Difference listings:
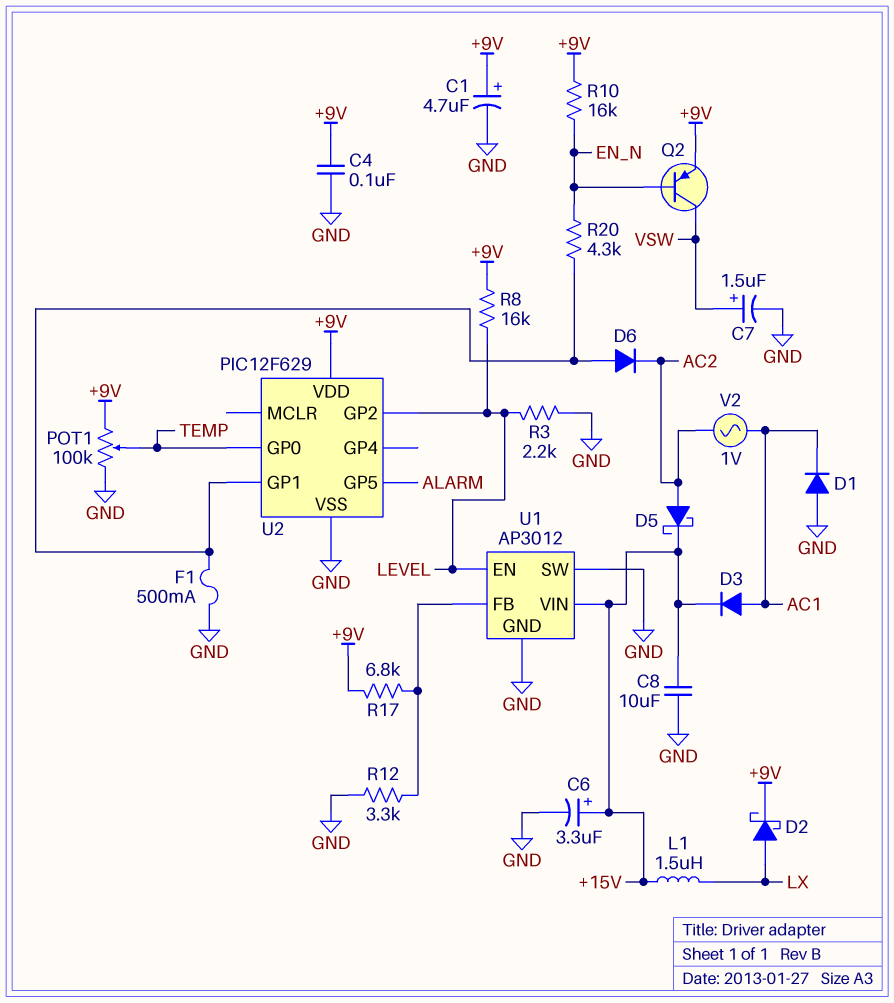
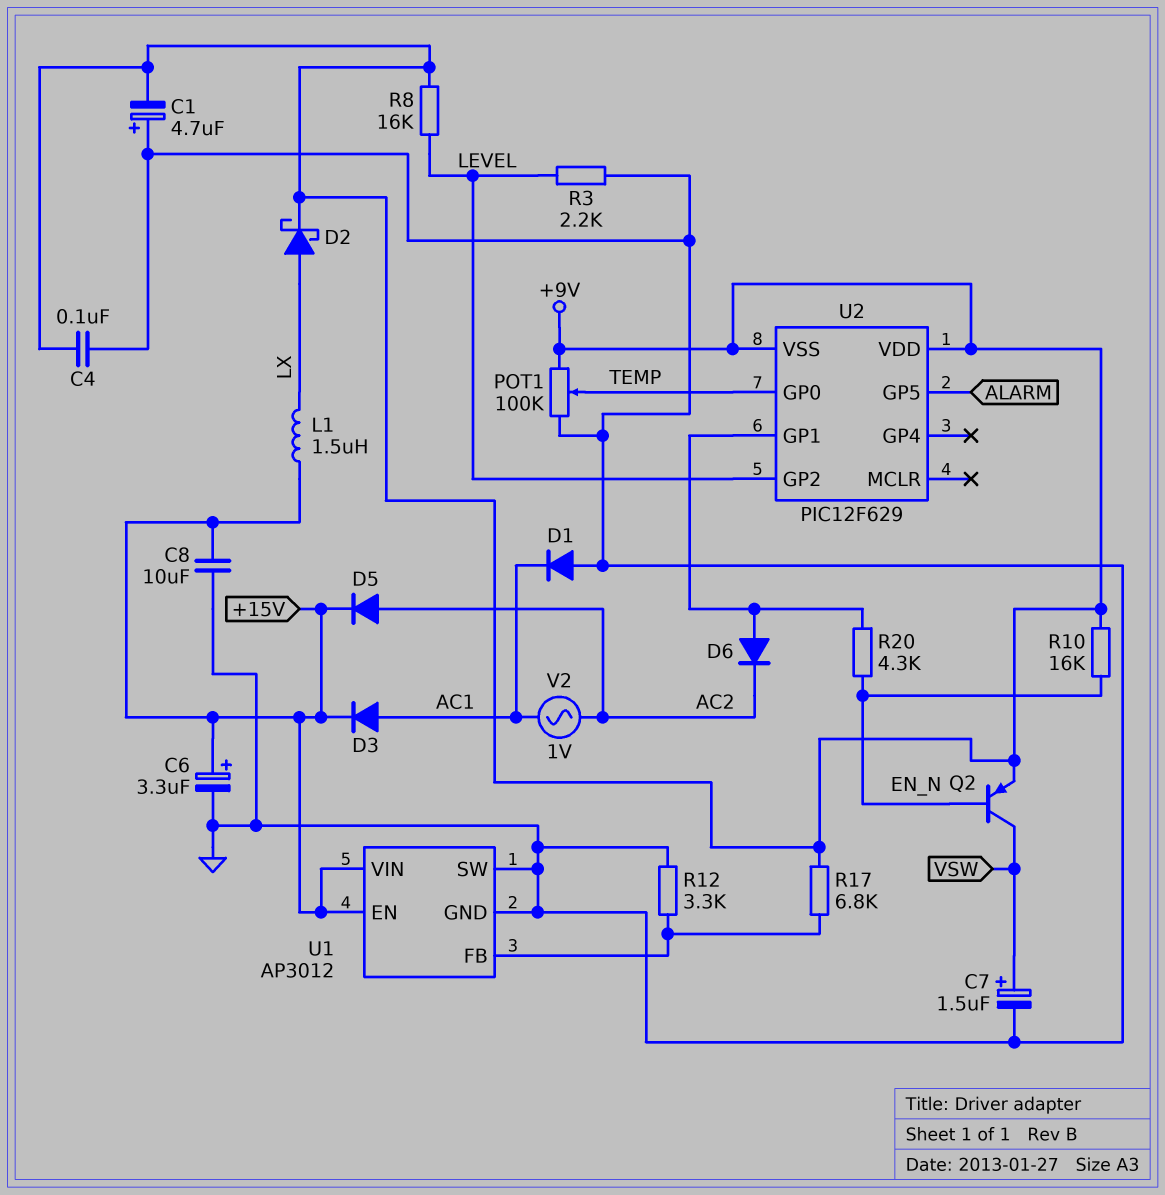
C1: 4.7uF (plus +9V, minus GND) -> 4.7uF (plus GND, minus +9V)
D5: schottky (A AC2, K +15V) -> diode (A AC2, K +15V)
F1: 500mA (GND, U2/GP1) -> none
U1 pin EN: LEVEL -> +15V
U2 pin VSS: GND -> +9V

* [WHAT TO WORK ON]: Exact repetition of the data is needed, with no images retained.

* [OUTPUT OF THE TASK]:
C1: 4.7uF (plus +9V, minus GND) -> 4.7uF (plus GND, minus +9V)
D5: schottky (A AC2, K +15V) -> diode (A AC2, K +15V)
F1: 500mA (GND, U2/GP1) -> none
U1 pin EN: LEVEL -> +15V
U2 pin VSS: GND -> +9V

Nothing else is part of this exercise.